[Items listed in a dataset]
━━━━

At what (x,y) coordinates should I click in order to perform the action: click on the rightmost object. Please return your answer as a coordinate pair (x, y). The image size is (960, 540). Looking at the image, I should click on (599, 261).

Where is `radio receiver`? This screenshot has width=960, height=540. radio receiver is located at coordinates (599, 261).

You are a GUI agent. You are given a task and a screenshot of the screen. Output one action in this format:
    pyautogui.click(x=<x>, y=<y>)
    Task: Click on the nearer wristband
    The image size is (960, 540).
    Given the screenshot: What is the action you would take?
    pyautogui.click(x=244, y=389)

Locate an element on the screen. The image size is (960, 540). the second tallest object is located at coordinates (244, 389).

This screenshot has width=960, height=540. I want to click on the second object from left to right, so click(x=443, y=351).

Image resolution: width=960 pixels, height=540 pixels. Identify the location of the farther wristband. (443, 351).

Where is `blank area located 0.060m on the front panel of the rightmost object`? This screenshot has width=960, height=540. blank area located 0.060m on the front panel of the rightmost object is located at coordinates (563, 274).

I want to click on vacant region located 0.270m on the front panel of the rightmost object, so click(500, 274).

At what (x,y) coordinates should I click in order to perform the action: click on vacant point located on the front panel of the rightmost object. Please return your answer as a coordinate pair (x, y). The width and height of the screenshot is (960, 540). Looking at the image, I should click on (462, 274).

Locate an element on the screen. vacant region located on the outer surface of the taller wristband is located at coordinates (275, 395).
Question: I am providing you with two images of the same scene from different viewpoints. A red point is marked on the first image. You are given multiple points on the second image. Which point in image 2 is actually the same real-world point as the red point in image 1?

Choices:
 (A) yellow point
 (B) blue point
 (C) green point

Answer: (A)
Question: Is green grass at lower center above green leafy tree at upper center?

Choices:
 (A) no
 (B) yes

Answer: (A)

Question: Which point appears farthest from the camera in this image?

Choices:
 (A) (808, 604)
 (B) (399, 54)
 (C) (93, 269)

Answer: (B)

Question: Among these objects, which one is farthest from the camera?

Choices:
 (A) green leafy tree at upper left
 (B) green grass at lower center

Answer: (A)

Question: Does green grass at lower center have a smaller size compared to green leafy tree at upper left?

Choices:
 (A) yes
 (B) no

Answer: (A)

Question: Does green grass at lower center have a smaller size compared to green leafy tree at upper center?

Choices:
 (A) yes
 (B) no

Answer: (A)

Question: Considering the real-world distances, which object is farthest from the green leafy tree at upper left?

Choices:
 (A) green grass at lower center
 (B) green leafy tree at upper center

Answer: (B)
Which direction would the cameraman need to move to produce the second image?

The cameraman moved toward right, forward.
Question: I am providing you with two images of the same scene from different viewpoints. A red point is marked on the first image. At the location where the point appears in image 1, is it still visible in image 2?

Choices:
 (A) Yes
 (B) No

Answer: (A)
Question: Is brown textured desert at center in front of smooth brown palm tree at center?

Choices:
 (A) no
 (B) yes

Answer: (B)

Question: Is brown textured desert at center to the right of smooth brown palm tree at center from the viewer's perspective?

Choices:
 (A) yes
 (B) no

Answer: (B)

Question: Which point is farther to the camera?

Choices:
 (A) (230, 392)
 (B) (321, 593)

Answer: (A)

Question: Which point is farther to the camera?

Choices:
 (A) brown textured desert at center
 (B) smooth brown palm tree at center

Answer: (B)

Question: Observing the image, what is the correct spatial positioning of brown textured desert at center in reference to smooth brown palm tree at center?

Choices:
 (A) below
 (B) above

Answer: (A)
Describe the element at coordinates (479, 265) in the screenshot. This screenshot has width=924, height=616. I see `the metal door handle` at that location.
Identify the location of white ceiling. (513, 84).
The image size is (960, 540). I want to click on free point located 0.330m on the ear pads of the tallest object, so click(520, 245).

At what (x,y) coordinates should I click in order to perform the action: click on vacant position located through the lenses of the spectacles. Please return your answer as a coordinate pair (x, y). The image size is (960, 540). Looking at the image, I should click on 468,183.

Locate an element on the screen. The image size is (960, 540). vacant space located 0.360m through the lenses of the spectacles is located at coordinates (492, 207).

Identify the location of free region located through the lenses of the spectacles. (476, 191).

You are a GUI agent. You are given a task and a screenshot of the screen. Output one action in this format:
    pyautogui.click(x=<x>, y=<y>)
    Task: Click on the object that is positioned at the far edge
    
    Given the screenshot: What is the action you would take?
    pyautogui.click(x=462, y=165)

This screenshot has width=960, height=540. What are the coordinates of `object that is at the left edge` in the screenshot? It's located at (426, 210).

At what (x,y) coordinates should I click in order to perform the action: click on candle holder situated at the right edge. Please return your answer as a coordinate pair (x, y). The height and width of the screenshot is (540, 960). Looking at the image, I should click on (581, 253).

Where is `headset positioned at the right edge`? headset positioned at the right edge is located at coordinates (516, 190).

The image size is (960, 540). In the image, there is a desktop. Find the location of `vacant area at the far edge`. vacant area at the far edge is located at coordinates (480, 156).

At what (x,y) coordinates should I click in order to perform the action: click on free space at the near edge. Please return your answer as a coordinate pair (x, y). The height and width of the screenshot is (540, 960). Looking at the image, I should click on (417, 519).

━━━━

> **What you will do**
Rewrite the rows that begin at the line containing "on (581, 253)." and end after the line containing "coordinates (516, 190).", replacing "right edge" with "left edge" and changing nothing else.

> **Task answer**
At what (x,y) coordinates should I click in order to perform the action: click on candle holder situated at the left edge. Please return your answer as a coordinate pair (x, y). The height and width of the screenshot is (540, 960). Looking at the image, I should click on (581, 253).

Where is `headset positioned at the left edge`? headset positioned at the left edge is located at coordinates (516, 190).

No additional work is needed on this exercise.